| What is required |
In your transcription, keep every record exact and leave out the pictures.

| Dataset entries |
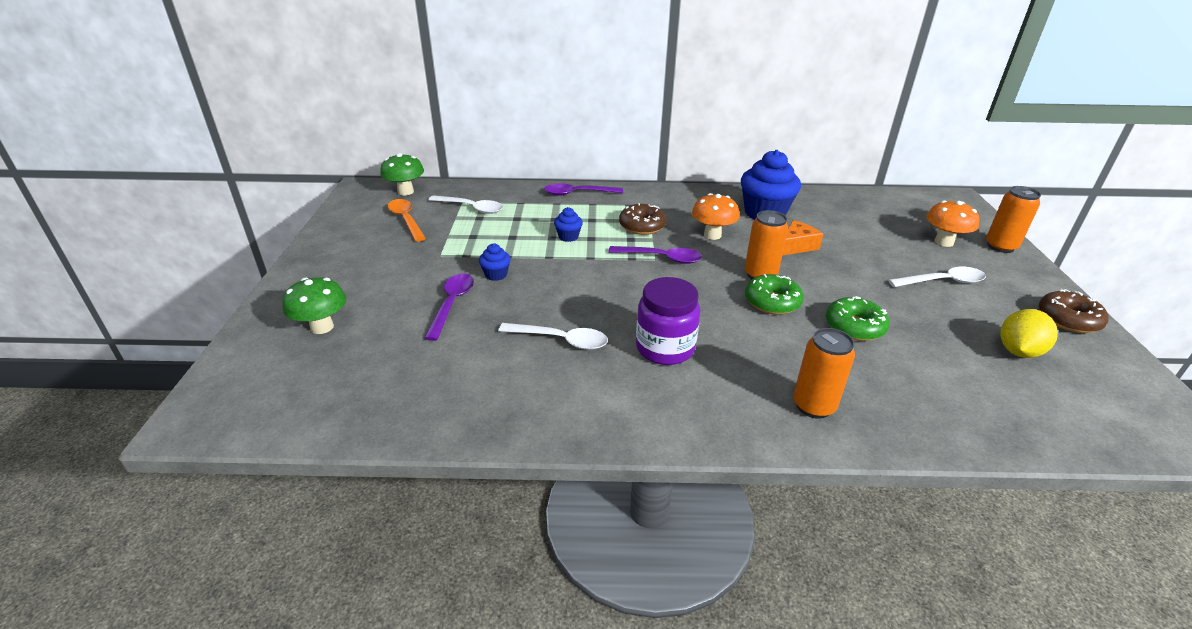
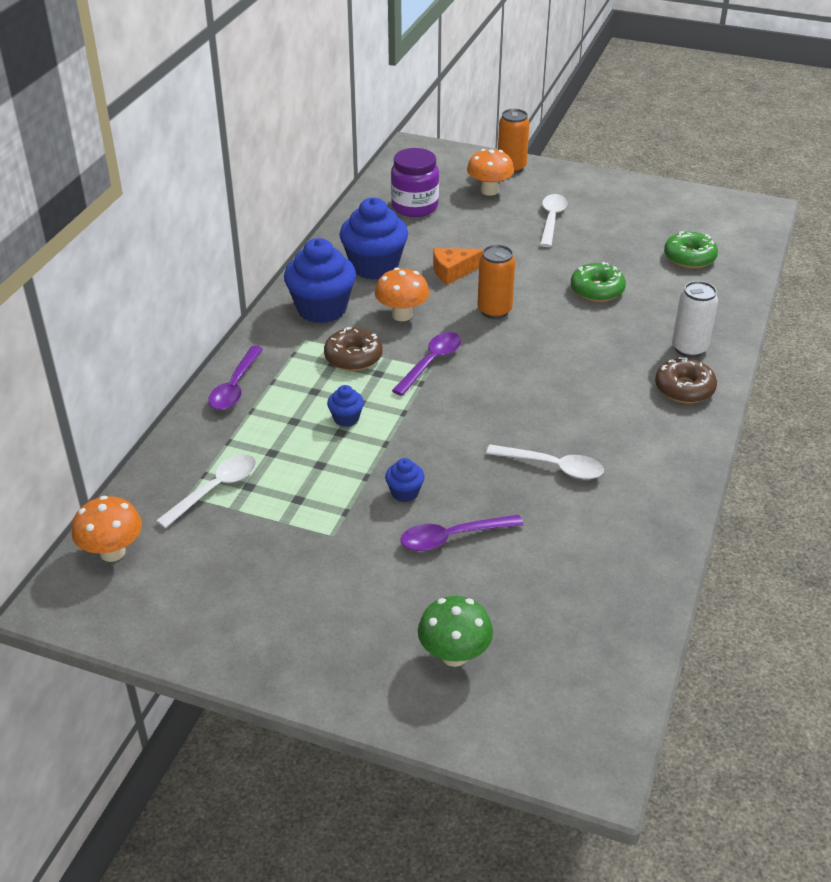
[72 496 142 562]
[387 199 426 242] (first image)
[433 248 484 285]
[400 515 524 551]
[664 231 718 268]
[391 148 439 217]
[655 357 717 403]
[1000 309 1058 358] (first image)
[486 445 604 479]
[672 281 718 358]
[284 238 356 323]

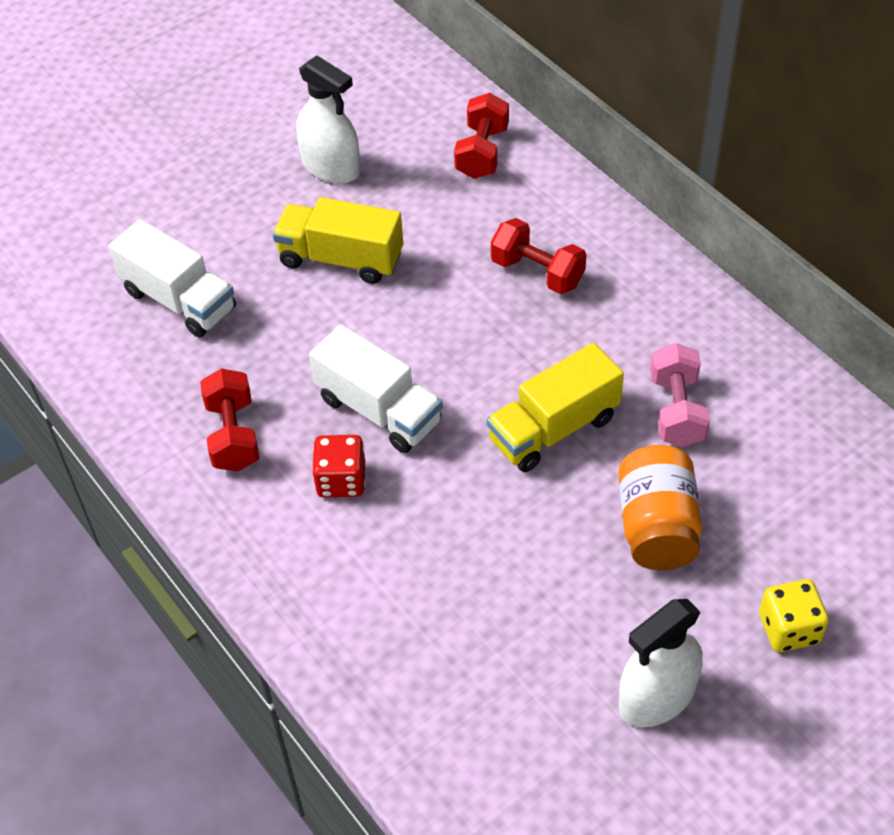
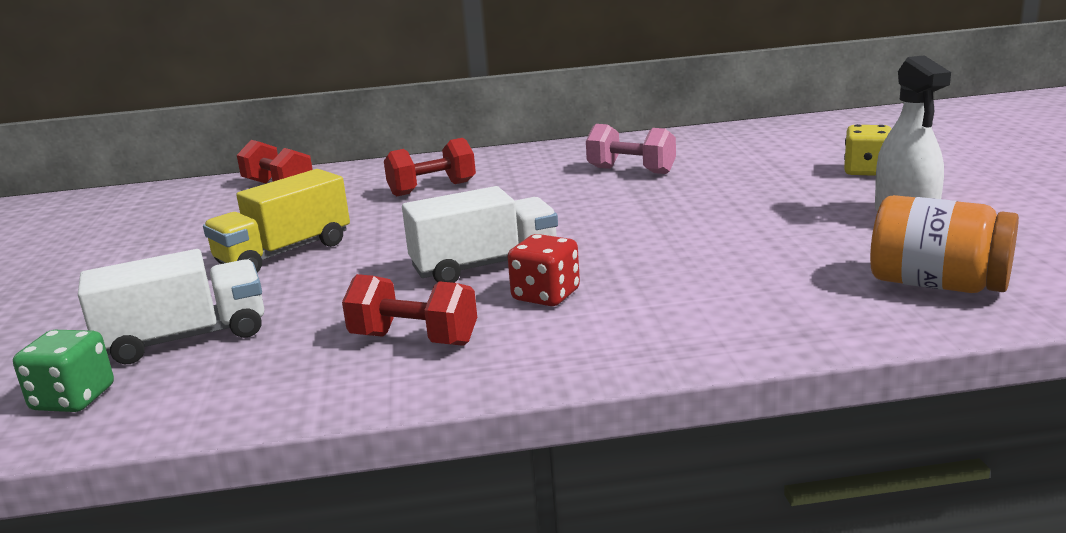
[296 56 360 184] (first image)
[487 343 624 472] (first image)
[870 195 1019 293]
[13 330 114 412]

| Exercise response |
[72 496 142 562]
[387 199 426 242] (first image)
[433 248 484 285]
[400 515 524 551]
[664 231 718 268]
[391 148 439 217]
[655 357 717 403]
[1000 309 1058 358] (first image)
[486 445 604 479]
[672 281 718 358]
[284 238 356 323]

[296 56 360 184] (first image)
[487 343 624 472] (first image)
[870 195 1019 293]
[13 330 114 412]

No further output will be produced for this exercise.